*Task goal*
How many lines in the entries below contain the word "pizz"? Reply with the number alone.

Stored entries
=====

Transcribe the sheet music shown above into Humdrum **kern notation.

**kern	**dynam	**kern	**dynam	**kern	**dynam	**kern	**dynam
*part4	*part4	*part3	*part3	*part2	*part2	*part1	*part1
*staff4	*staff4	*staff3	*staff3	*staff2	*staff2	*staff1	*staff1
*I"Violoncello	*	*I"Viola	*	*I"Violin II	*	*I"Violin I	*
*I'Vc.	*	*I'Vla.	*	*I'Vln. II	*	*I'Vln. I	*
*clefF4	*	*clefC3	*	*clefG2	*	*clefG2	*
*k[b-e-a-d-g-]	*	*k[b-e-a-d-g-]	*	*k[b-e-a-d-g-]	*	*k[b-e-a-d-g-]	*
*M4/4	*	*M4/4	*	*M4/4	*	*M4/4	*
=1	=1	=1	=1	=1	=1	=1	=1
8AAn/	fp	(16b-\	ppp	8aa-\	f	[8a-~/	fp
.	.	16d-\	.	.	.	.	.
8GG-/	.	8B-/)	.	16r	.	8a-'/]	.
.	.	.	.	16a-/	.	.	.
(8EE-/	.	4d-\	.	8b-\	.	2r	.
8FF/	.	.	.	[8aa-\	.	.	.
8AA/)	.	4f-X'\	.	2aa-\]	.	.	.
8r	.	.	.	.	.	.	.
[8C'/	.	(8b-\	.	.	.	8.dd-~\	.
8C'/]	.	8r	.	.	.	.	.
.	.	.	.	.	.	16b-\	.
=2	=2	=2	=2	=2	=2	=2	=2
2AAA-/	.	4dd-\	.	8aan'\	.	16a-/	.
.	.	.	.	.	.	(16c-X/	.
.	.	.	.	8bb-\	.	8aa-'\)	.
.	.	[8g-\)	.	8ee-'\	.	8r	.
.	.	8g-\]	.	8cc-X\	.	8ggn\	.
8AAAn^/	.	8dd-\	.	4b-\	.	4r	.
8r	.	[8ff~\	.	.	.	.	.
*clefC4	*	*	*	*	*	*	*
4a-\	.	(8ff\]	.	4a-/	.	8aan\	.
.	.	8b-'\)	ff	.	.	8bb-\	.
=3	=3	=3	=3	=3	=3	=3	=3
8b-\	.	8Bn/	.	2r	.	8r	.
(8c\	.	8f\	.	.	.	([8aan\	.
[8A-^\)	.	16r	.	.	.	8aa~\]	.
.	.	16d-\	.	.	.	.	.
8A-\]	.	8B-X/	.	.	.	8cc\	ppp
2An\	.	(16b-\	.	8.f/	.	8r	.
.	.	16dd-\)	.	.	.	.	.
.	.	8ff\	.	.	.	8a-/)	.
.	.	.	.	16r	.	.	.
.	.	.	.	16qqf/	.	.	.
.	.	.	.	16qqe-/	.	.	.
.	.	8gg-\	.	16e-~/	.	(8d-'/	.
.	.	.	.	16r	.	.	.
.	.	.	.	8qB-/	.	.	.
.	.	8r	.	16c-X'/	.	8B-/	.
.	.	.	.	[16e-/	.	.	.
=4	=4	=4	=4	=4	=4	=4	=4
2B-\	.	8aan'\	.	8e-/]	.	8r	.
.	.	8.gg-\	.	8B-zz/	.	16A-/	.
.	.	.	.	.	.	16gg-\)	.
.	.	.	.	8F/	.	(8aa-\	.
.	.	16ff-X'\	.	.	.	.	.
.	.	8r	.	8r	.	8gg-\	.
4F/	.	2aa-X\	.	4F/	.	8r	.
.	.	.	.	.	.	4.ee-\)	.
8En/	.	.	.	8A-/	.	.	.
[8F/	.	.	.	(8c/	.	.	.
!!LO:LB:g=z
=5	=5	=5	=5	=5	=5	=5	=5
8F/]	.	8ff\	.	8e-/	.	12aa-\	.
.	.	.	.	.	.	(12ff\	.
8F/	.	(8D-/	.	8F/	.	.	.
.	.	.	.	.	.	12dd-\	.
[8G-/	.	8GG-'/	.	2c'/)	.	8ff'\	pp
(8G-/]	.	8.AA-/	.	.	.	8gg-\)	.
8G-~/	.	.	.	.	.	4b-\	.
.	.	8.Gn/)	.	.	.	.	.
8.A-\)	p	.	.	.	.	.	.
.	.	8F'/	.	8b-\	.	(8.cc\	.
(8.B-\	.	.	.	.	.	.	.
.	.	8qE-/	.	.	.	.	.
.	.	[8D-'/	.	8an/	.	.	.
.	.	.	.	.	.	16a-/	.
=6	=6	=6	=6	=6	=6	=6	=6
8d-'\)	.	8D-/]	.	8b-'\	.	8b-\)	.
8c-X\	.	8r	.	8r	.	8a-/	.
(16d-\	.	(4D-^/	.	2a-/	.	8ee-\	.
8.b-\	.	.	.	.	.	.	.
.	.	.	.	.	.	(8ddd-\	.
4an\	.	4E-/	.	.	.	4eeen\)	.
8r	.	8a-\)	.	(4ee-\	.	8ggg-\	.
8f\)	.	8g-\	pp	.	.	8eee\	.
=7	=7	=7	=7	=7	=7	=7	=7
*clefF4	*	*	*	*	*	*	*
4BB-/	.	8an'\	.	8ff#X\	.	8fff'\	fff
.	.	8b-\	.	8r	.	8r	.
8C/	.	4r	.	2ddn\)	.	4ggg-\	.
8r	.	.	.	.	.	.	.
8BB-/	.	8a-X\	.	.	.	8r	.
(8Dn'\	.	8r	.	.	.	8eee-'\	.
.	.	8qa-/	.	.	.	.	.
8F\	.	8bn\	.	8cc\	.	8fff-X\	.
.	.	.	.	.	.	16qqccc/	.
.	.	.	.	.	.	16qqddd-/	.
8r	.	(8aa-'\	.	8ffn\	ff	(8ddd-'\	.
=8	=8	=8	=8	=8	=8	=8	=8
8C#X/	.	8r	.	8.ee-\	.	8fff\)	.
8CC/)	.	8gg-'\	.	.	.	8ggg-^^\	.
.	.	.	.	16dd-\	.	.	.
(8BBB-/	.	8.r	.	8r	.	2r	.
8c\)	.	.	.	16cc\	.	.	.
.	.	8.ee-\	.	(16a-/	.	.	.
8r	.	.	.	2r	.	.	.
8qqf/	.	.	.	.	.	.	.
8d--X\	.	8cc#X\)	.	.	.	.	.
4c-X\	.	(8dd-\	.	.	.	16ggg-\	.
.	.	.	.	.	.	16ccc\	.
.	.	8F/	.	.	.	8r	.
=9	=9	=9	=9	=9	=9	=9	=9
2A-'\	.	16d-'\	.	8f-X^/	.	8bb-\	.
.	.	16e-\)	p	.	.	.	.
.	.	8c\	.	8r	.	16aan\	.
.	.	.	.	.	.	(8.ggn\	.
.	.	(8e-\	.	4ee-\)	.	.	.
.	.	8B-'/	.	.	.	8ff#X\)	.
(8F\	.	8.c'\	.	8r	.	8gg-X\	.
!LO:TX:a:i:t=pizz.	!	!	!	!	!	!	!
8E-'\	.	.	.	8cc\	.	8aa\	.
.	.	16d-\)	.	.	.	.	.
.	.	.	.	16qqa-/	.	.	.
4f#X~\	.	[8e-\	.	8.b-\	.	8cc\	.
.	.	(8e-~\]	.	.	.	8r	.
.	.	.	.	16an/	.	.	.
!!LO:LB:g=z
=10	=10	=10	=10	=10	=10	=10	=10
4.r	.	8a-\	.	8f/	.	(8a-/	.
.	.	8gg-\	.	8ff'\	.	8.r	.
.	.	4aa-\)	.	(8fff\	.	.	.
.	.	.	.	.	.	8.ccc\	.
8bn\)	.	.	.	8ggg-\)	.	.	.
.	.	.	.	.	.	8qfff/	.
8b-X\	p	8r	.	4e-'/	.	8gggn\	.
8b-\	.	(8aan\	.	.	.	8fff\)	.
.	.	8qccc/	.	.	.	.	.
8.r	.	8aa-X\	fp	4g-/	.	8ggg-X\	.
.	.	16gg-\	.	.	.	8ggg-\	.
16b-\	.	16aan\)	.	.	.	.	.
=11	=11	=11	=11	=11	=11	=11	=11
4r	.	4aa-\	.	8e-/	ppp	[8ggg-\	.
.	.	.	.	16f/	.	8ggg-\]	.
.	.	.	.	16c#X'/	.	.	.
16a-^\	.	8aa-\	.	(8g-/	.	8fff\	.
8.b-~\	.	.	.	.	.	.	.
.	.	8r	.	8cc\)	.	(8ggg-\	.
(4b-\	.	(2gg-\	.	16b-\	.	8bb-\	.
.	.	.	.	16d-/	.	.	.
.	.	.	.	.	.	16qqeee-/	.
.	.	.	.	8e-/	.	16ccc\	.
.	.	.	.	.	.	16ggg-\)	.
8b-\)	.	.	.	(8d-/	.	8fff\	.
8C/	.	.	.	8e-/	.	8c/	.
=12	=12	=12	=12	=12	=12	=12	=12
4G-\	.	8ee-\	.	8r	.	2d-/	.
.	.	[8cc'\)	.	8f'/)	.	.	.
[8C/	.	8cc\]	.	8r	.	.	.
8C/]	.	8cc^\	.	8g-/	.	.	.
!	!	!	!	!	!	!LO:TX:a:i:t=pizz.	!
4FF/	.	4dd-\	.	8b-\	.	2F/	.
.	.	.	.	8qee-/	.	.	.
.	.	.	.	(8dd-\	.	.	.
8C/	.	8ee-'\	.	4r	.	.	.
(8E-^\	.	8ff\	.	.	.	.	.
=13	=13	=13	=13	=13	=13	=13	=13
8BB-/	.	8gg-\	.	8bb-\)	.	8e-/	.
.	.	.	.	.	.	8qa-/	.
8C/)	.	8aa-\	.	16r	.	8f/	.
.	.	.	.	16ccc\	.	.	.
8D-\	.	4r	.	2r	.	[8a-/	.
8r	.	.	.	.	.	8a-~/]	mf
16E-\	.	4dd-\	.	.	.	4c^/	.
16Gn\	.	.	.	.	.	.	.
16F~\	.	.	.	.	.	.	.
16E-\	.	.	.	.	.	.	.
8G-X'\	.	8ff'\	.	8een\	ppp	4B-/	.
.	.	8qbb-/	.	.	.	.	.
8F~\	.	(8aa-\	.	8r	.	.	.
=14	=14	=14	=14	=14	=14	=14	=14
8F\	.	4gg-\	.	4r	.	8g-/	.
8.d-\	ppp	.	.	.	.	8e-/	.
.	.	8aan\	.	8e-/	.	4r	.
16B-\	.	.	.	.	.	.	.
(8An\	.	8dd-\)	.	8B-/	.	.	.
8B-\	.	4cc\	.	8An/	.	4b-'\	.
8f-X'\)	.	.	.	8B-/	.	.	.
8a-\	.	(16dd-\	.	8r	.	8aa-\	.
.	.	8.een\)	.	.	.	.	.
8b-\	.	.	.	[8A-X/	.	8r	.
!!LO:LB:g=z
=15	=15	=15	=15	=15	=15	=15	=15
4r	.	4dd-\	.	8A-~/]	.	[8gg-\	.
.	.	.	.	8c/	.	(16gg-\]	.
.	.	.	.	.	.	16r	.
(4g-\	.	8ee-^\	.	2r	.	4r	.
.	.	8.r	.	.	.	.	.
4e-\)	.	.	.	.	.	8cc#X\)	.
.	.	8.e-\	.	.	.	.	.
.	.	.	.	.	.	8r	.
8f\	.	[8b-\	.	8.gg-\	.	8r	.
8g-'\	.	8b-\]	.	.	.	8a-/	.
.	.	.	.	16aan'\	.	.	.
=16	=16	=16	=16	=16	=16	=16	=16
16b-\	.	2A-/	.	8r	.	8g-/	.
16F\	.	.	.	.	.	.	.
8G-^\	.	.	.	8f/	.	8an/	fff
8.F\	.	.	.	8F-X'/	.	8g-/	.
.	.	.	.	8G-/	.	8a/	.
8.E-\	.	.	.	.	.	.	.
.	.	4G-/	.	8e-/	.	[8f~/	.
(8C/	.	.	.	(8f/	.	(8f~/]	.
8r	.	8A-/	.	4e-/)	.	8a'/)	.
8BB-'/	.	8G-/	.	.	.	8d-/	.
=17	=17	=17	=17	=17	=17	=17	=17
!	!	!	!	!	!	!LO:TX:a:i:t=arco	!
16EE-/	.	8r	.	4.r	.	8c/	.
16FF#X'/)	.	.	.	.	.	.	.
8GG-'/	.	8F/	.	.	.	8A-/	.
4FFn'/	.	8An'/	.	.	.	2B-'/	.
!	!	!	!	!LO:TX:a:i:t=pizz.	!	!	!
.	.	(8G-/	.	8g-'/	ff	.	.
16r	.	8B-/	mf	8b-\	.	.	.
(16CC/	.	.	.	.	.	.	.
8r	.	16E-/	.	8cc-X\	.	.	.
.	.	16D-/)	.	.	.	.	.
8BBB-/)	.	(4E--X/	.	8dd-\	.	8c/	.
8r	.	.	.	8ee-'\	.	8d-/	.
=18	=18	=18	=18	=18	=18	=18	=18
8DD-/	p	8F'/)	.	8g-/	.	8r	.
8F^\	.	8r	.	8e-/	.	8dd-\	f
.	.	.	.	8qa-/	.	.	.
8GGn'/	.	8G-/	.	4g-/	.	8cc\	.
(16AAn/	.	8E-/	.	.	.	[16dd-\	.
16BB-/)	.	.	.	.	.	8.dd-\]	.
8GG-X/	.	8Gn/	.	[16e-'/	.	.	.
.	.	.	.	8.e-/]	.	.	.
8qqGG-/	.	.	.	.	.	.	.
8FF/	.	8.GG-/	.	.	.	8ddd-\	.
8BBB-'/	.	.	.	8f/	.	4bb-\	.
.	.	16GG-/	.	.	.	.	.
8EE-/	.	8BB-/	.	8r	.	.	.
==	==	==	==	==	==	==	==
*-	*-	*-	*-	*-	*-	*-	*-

=====

*Solution below*
3